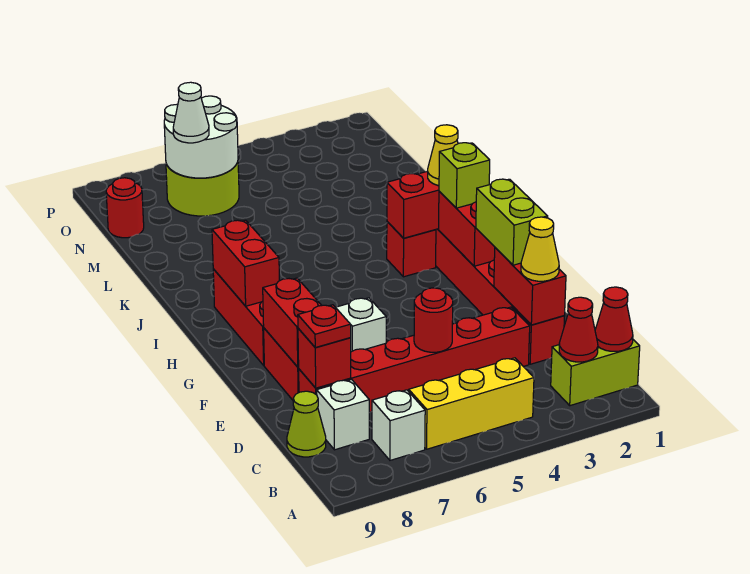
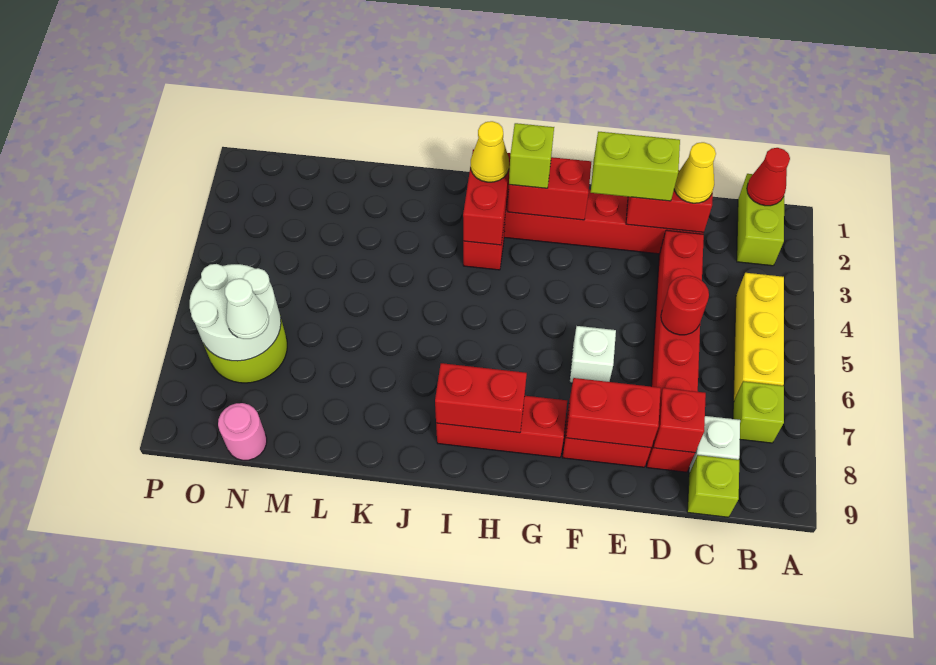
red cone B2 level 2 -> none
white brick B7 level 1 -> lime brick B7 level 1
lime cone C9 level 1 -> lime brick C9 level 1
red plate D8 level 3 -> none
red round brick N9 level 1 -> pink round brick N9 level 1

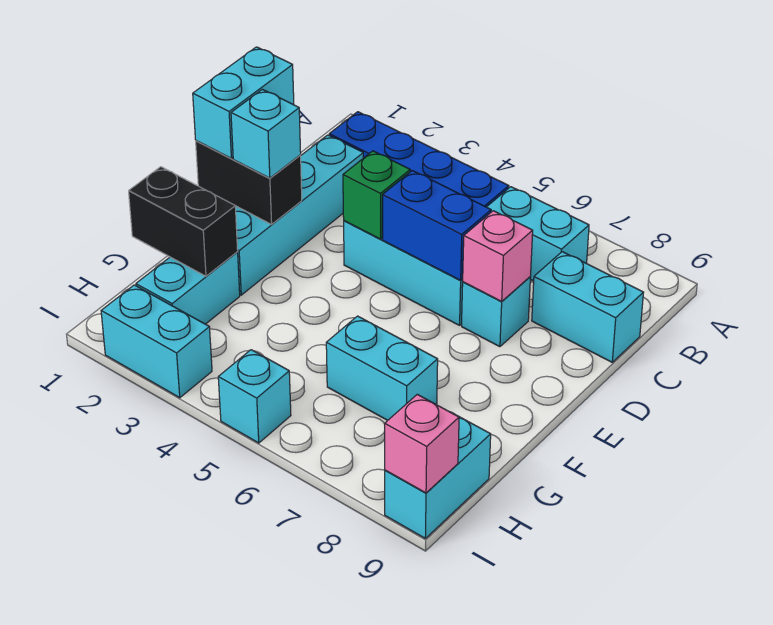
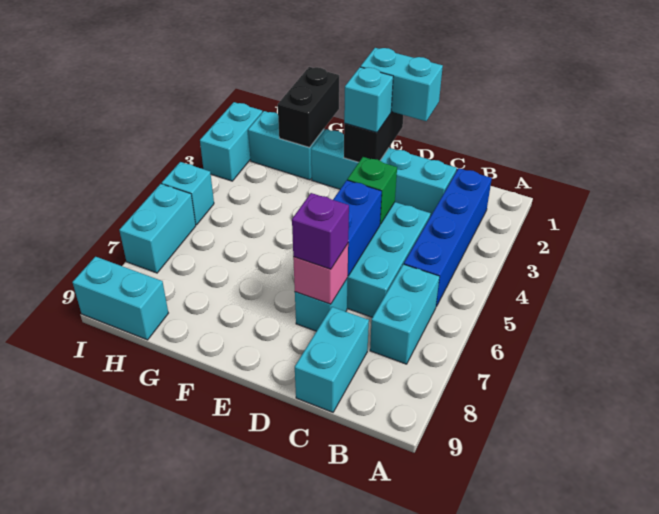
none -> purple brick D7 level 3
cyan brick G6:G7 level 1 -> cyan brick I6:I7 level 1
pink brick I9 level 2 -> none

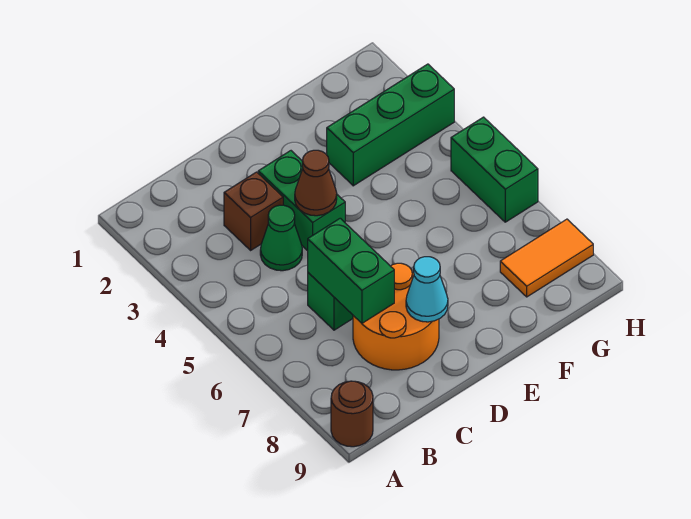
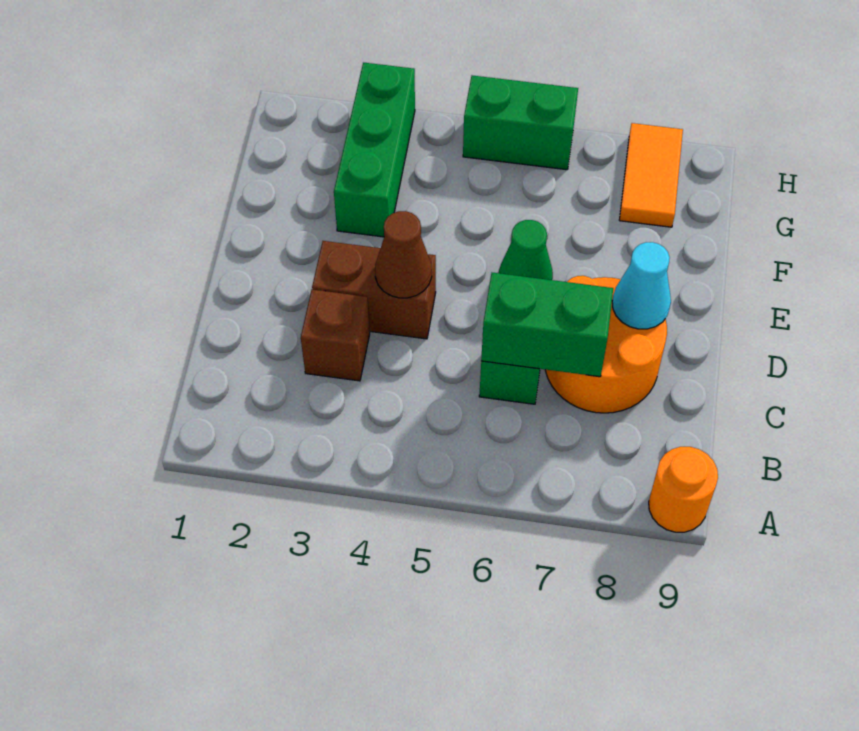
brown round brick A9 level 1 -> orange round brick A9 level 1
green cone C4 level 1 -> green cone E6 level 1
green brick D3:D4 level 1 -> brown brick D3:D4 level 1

++++++

- [What you will do] What should come back is an exact copy of the lines above from the line with "white brick B7" to the line with "green cone C4", both included, minus the pictures.

- [Reply]
white brick B7 level 1 -> lime brick B7 level 1
lime cone C9 level 1 -> lime brick C9 level 1
red plate D8 level 3 -> none
red round brick N9 level 1 -> pink round brick N9 level 1

none -> purple brick D7 level 3
cyan brick G6:G7 level 1 -> cyan brick I6:I7 level 1
pink brick I9 level 2 -> none

brown round brick A9 level 1 -> orange round brick A9 level 1
green cone C4 level 1 -> green cone E6 level 1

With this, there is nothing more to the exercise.